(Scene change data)
════

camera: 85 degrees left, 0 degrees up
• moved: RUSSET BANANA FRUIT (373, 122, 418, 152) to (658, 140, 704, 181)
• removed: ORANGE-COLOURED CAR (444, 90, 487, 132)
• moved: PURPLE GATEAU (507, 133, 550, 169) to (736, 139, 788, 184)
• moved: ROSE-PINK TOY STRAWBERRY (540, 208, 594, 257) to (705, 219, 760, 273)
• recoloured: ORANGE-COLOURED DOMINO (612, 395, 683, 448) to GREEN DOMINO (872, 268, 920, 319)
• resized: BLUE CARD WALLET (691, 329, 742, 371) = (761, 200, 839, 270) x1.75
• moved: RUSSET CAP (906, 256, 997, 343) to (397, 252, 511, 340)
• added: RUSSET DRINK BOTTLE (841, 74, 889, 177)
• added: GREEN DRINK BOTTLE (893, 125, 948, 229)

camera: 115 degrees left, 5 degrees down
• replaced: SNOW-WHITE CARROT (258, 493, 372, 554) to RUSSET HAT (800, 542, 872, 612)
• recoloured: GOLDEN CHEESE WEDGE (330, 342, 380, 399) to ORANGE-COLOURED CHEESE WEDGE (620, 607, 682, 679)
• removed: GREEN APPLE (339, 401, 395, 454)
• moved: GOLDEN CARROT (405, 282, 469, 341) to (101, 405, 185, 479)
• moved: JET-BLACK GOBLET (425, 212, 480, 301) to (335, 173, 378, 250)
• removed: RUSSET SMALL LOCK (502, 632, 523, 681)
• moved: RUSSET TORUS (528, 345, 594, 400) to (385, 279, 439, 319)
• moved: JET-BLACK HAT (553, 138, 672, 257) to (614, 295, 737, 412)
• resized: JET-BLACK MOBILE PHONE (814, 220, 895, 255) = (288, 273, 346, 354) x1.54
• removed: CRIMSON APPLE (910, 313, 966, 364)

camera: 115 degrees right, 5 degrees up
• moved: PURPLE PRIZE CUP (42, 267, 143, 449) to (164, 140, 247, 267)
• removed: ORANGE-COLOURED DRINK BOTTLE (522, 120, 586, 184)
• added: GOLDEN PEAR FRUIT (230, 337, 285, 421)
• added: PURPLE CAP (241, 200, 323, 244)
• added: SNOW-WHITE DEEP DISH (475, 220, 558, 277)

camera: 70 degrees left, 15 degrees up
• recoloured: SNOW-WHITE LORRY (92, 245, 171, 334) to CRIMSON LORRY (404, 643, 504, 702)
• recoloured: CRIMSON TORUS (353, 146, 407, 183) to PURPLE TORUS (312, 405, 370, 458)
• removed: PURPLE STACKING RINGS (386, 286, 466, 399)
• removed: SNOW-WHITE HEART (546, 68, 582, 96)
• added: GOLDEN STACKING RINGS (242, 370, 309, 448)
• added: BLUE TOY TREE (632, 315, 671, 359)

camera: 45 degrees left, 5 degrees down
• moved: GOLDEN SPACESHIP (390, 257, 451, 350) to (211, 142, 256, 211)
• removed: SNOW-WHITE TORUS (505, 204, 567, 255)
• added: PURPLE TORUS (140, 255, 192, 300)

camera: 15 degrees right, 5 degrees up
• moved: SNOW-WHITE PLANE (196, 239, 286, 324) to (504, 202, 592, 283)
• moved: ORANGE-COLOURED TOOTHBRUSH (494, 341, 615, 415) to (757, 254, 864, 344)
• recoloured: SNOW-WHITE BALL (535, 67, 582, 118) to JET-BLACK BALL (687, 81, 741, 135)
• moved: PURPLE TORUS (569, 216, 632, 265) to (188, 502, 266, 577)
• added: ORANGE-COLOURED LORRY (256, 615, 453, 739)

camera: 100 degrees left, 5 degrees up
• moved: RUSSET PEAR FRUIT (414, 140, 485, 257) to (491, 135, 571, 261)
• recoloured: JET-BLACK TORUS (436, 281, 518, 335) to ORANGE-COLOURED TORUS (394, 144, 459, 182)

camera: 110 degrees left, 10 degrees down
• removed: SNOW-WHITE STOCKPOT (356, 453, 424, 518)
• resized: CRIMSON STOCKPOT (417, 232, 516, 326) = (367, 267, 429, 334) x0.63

════

WORK REQUIRED: Beginning at the line above that contains "140, 704, 181)", return each line exactly through the line that contains "74, 889, 177)", and no others.

ANSWER FOR THE TASK:
• moved: RUSSET BANANA FRUIT (373, 122, 418, 152) to (658, 140, 704, 181)
• removed: ORANGE-COLOURED CAR (444, 90, 487, 132)
• moved: PURPLE GATEAU (507, 133, 550, 169) to (736, 139, 788, 184)
• moved: ROSE-PINK TOY STRAWBERRY (540, 208, 594, 257) to (705, 219, 760, 273)
• recoloured: ORANGE-COLOURED DOMINO (612, 395, 683, 448) to GREEN DOMINO (872, 268, 920, 319)
• resized: BLUE CARD WALLET (691, 329, 742, 371) = (761, 200, 839, 270) x1.75
• moved: RUSSET CAP (906, 256, 997, 343) to (397, 252, 511, 340)
• added: RUSSET DRINK BOTTLE (841, 74, 889, 177)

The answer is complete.